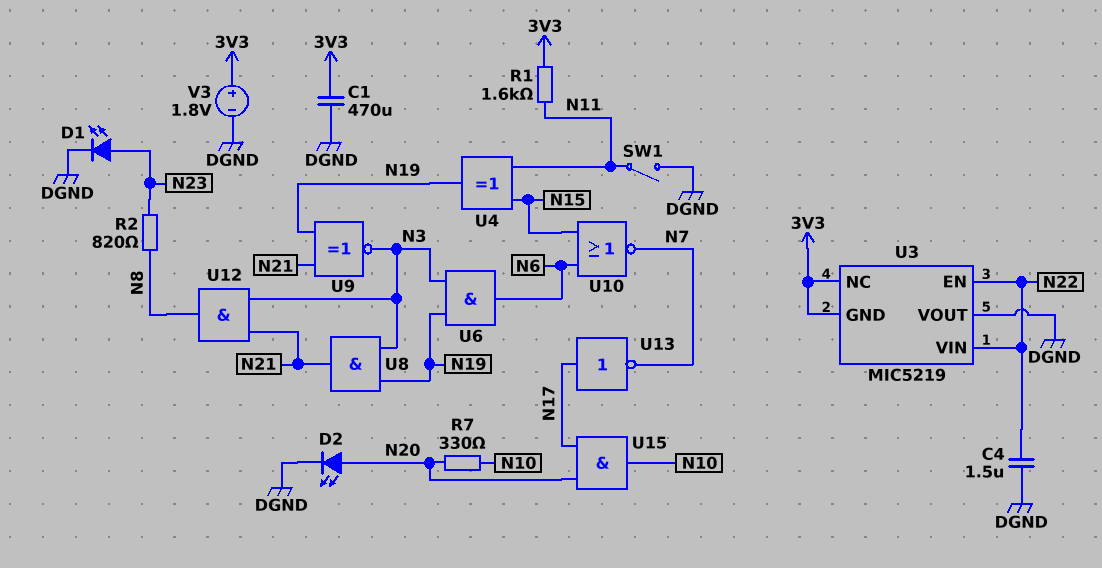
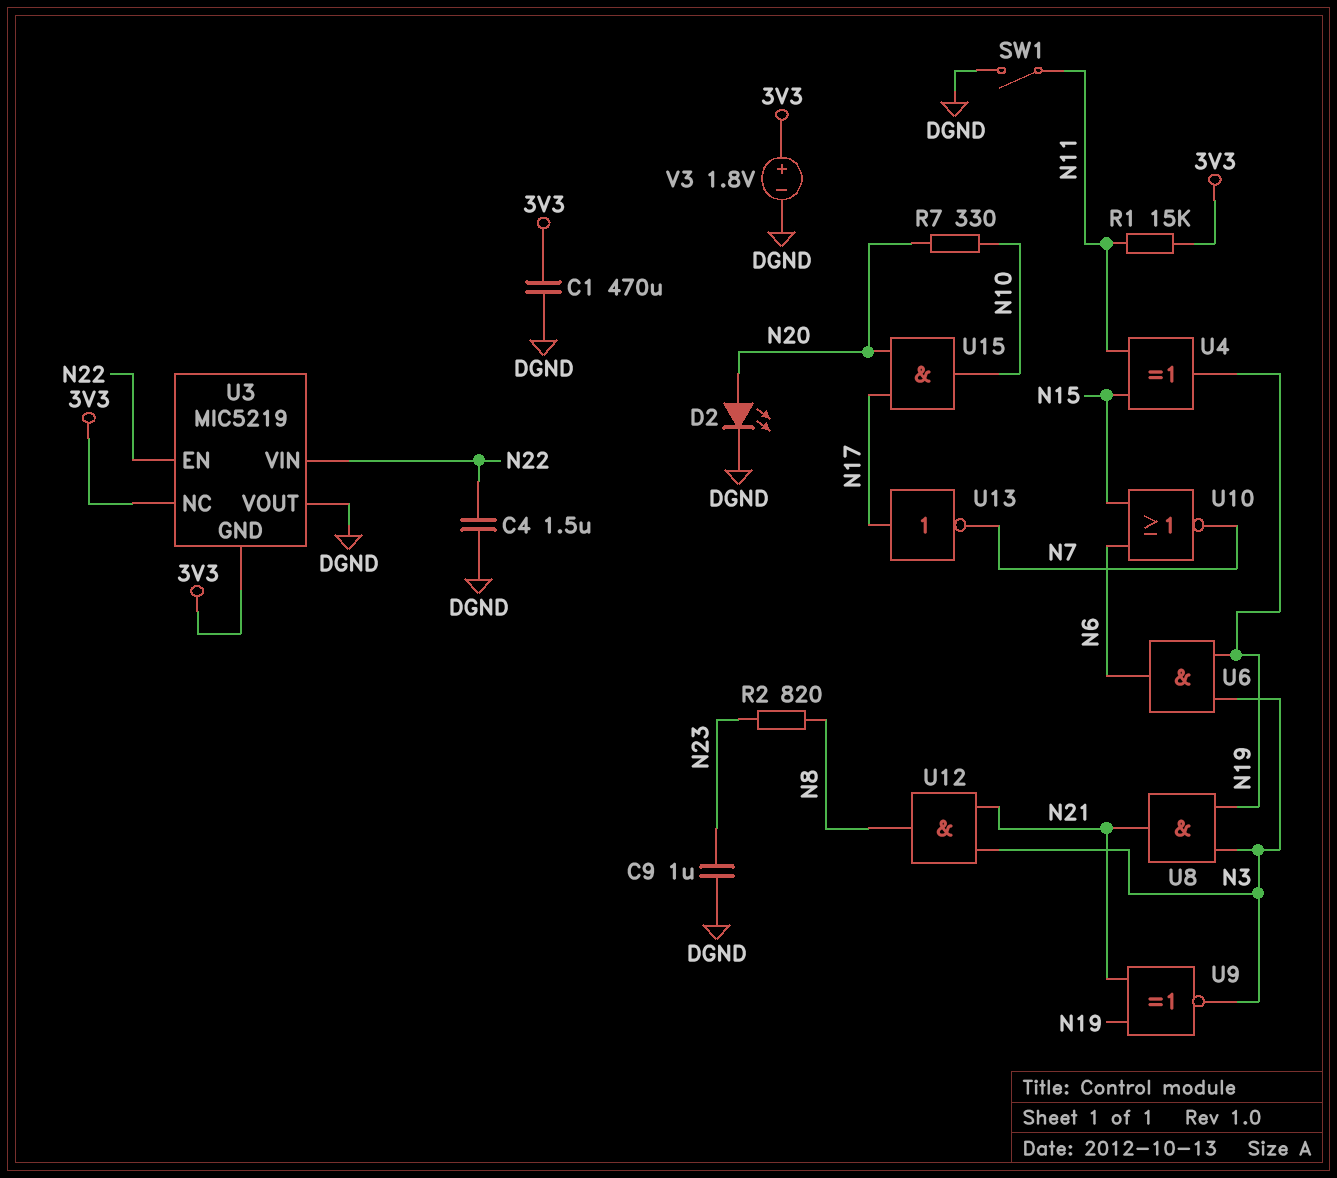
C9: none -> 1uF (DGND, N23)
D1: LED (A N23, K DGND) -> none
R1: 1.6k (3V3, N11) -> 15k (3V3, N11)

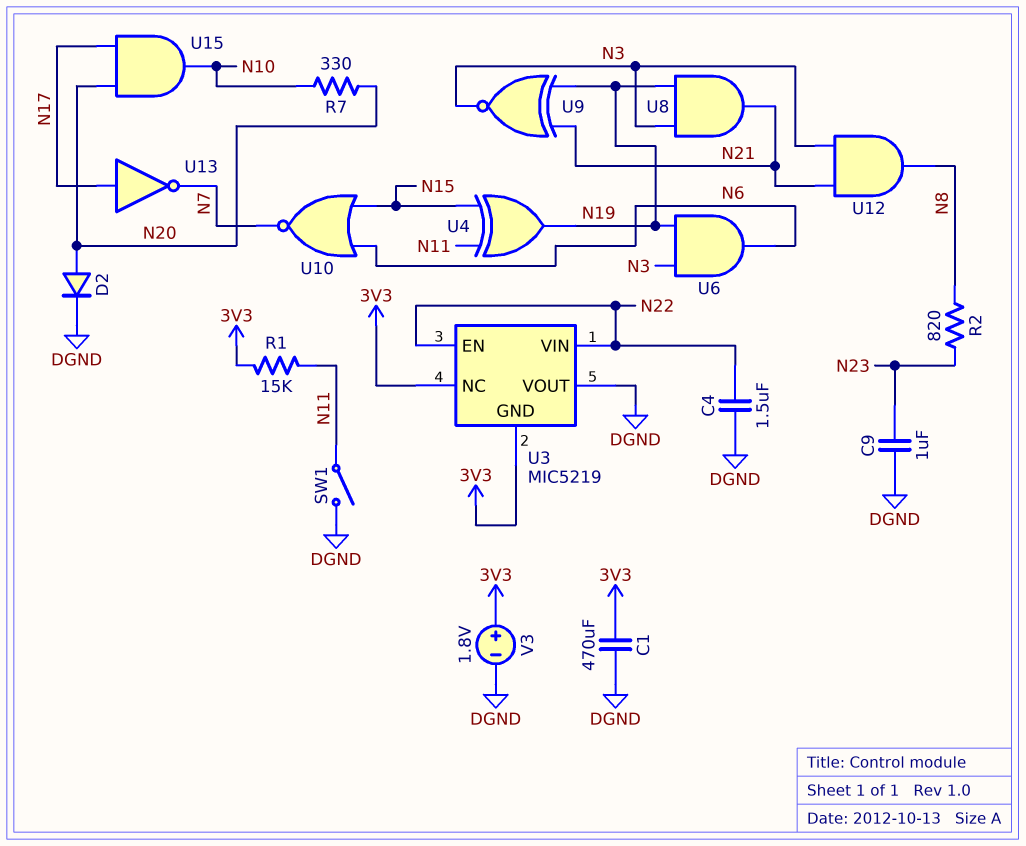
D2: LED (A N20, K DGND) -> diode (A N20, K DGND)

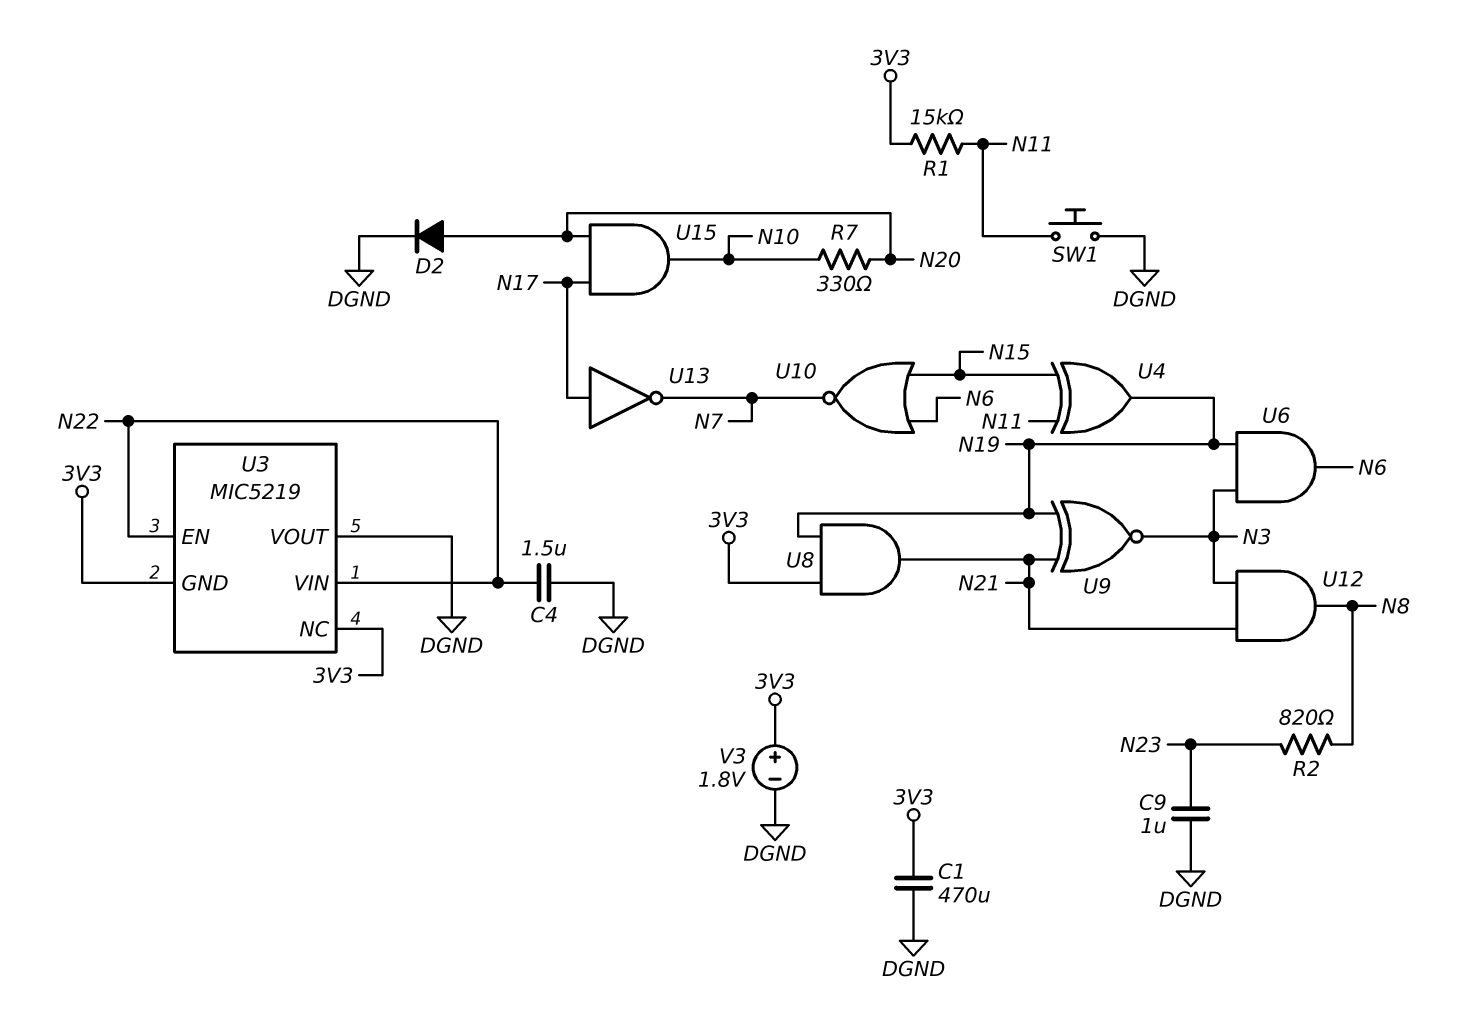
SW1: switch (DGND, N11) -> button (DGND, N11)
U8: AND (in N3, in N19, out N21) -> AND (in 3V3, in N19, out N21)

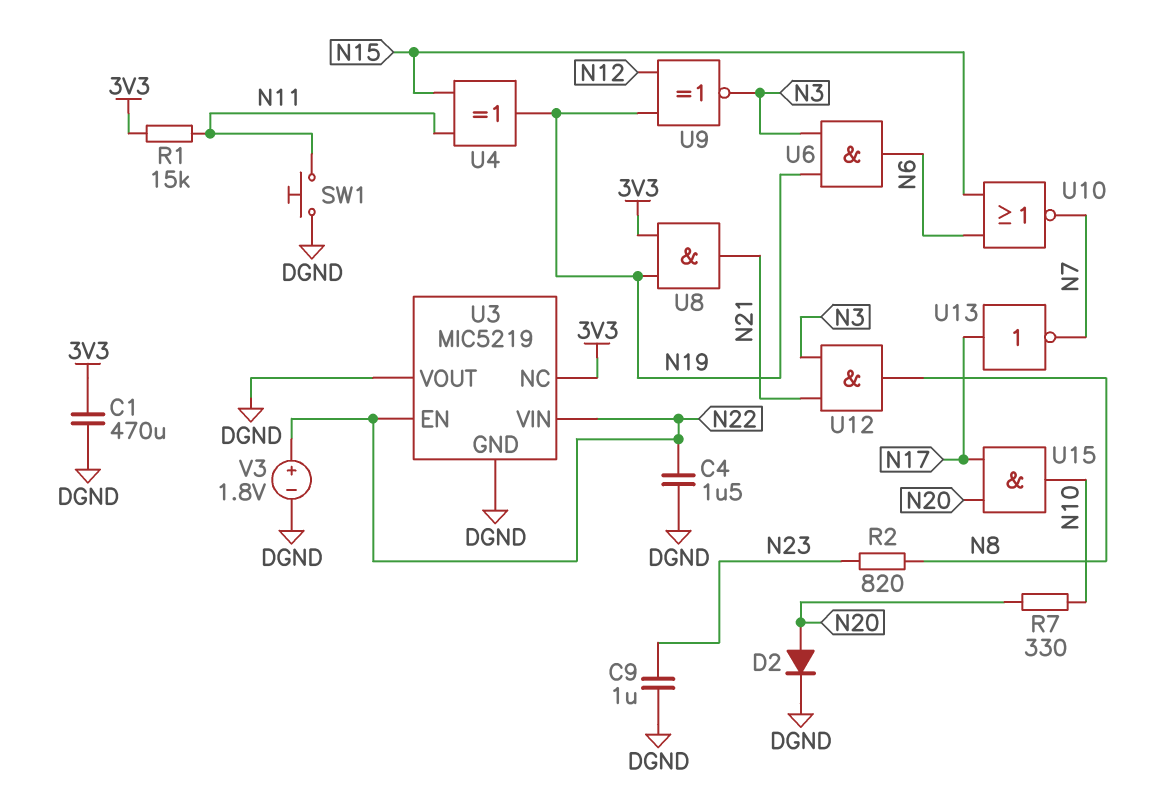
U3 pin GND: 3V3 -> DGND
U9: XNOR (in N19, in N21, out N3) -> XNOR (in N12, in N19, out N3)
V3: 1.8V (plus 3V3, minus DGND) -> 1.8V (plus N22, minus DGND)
■ ■ ■ ■ ■ ■ ■
Quote verbatim the line containing "U9: XNOR (in" and every line after it through the end of the records above.

**Answer to the problem**
U9: XNOR (in N19, in N21, out N3) -> XNOR (in N12, in N19, out N3)
V3: 1.8V (plus 3V3, minus DGND) -> 1.8V (plus N22, minus DGND)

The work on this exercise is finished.